◆ **WORK ORDER**:
Find the line containing "BARO1 pin SCL: D7 -> D0" in the records below. Copy exactly that line and each one after it, ending at the line containing "RELAY1 pin IN1: D5 -> D7", and nothing more.

(RAW DATA Opens)

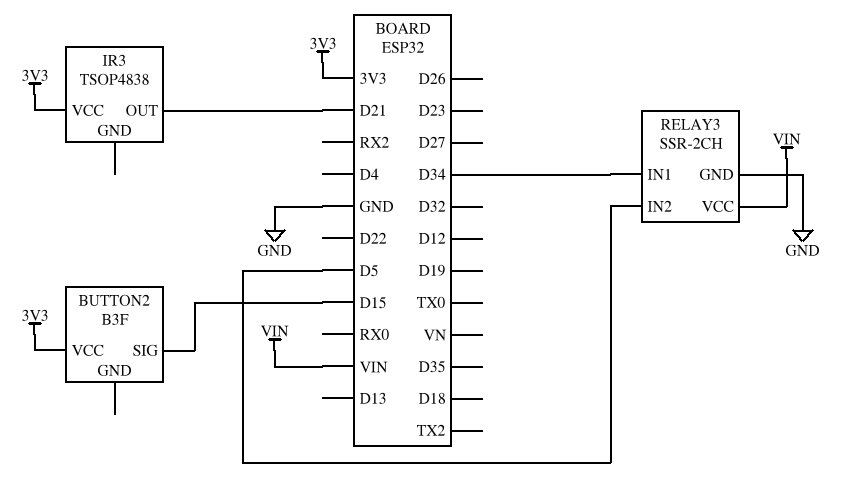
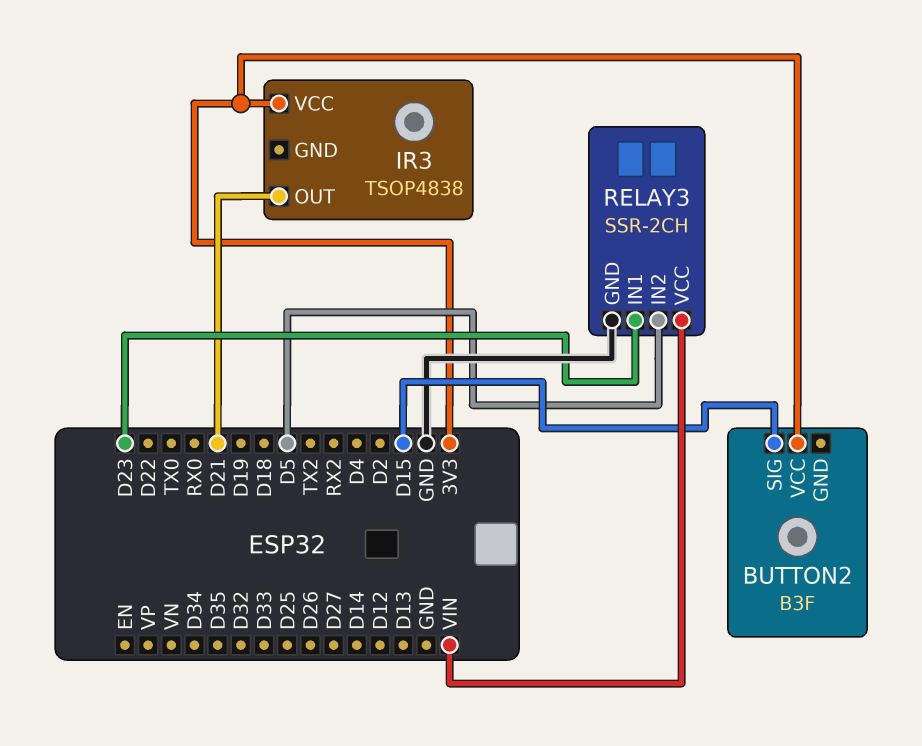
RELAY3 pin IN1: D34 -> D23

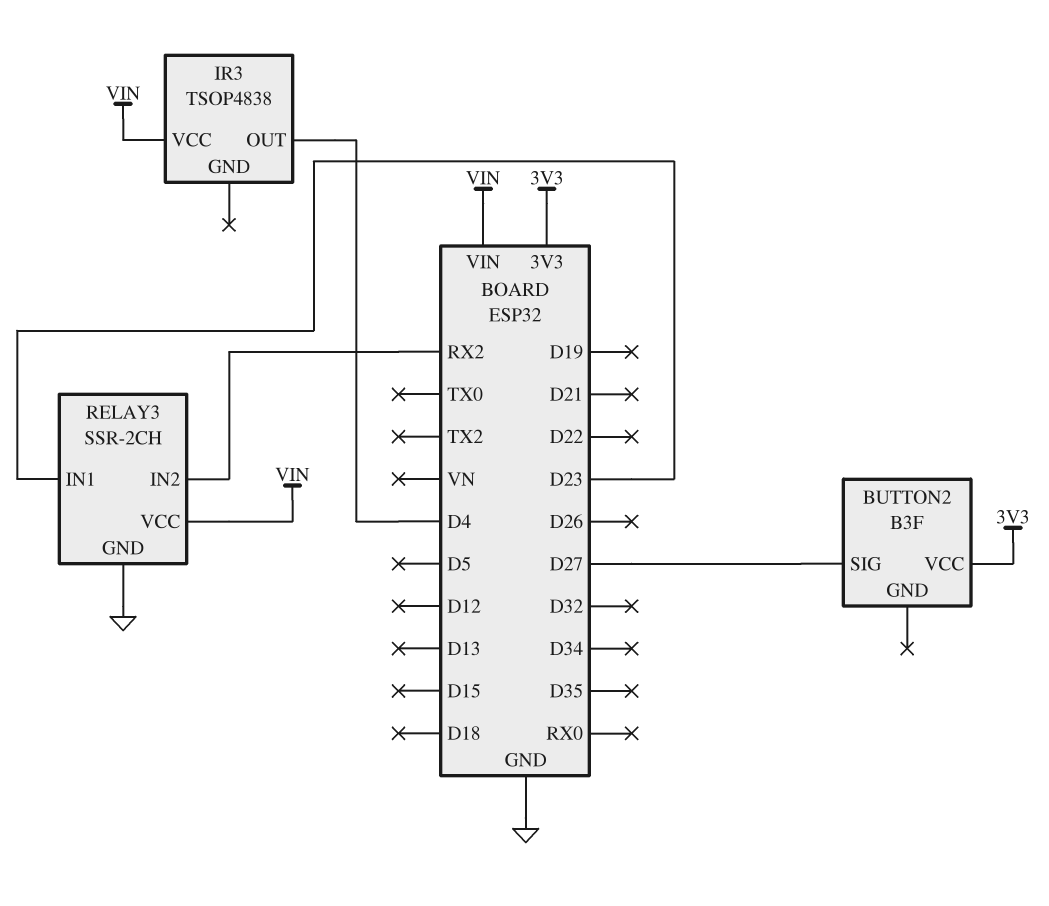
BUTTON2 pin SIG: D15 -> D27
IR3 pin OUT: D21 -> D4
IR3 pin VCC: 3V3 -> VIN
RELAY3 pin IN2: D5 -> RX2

(RAW DATA Closes)
(RAW DATA Opens)

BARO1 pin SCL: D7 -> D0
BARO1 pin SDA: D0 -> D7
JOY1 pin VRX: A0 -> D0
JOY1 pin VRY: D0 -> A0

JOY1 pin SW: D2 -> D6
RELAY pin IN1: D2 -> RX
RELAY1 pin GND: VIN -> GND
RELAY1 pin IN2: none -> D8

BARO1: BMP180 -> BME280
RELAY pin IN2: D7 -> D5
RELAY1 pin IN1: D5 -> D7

(RAW DATA Closes)

◆ **THE ANSWER**:
BARO1 pin SCL: D7 -> D0
BARO1 pin SDA: D0 -> D7
JOY1 pin VRX: A0 -> D0
JOY1 pin VRY: D0 -> A0

JOY1 pin SW: D2 -> D6
RELAY pin IN1: D2 -> RX
RELAY1 pin GND: VIN -> GND
RELAY1 pin IN2: none -> D8

BARO1: BMP180 -> BME280
RELAY pin IN2: D7 -> D5
RELAY1 pin IN1: D5 -> D7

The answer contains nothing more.